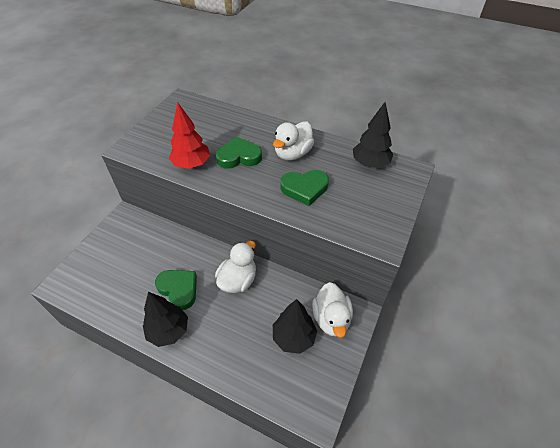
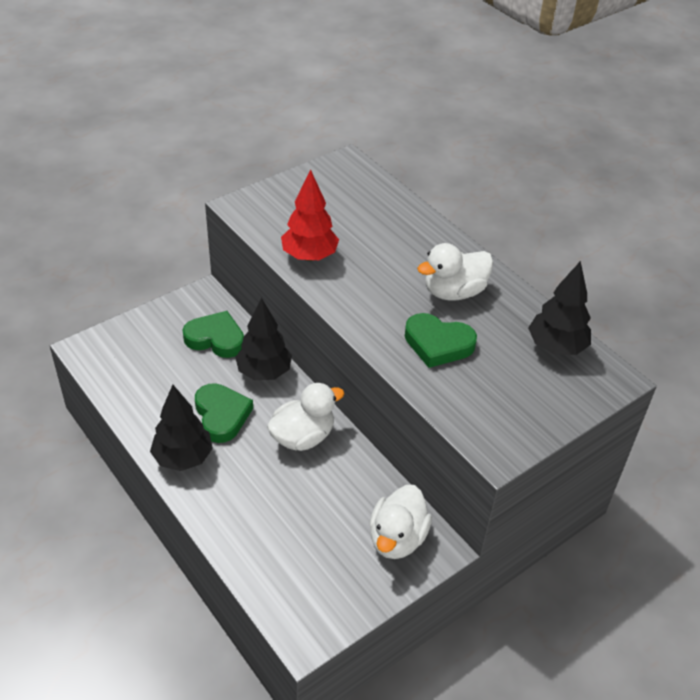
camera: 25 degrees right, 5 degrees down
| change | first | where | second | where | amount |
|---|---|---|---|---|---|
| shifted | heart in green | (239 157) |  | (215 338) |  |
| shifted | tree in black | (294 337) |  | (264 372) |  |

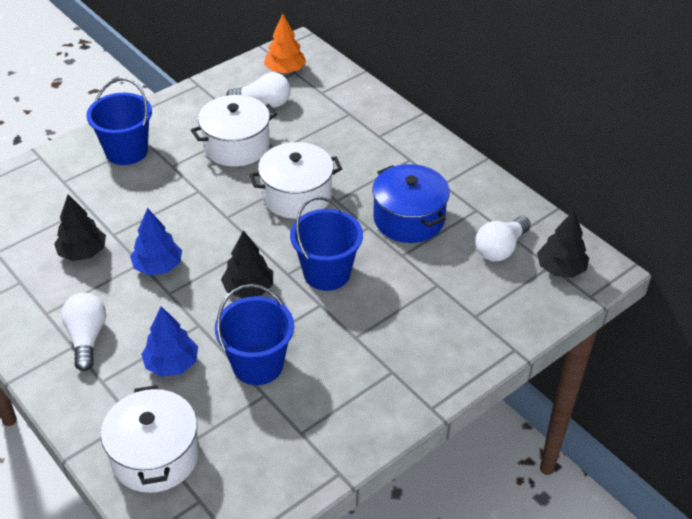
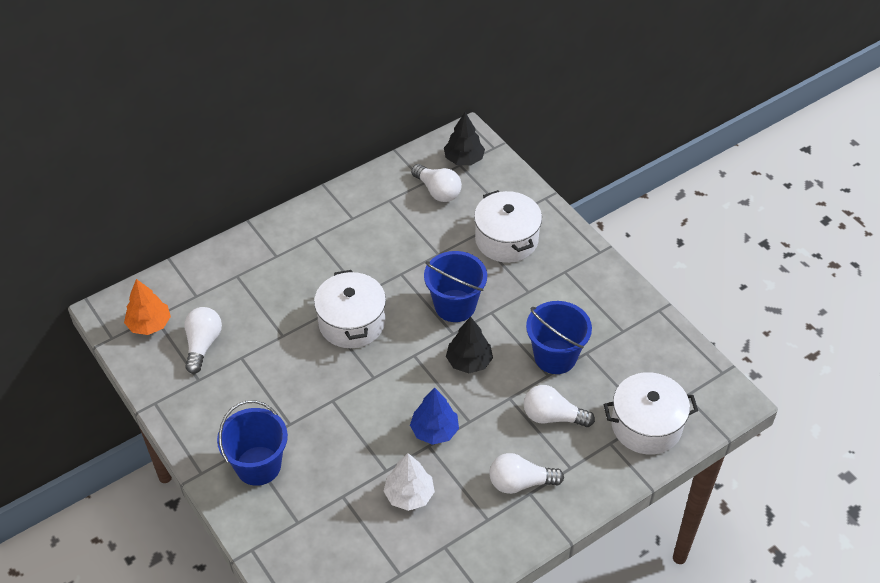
camera: 85 degrees left, 5 degrees up
| change | first | where | second | where | amount |
|---|---|---|---|---|---|
| repainted | tree in black | (83 252) | tree in white | (409 495) |  |
| swapped | tree in blue | (172 364) | light bulb in white | (553 417) |  |
| shifted | pot in white | (236 146) |  | (506 239) |  |
| gone | pot in blue | (409 219) |  |  |  |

What needs to be done: Return the material in full, word for word, and skip the pictures.

Result for this exercise:
camera: 25 degrees right, 5 degrees down
| change | first | where | second | where | amount |
|---|---|---|---|---|---|
| shifted | heart in green | (239 157) |  | (215 338) |  |
| shifted | tree in black | (294 337) |  | (264 372) |  |

camera: 85 degrees left, 5 degrees up
| change | first | where | second | where | amount |
|---|---|---|---|---|---|
| repainted | tree in black | (83 252) | tree in white | (409 495) |  |
| swapped | tree in blue | (172 364) | light bulb in white | (553 417) |  |
| shifted | pot in white | (236 146) |  | (506 239) |  |
| gone | pot in blue | (409 219) |  |  |  |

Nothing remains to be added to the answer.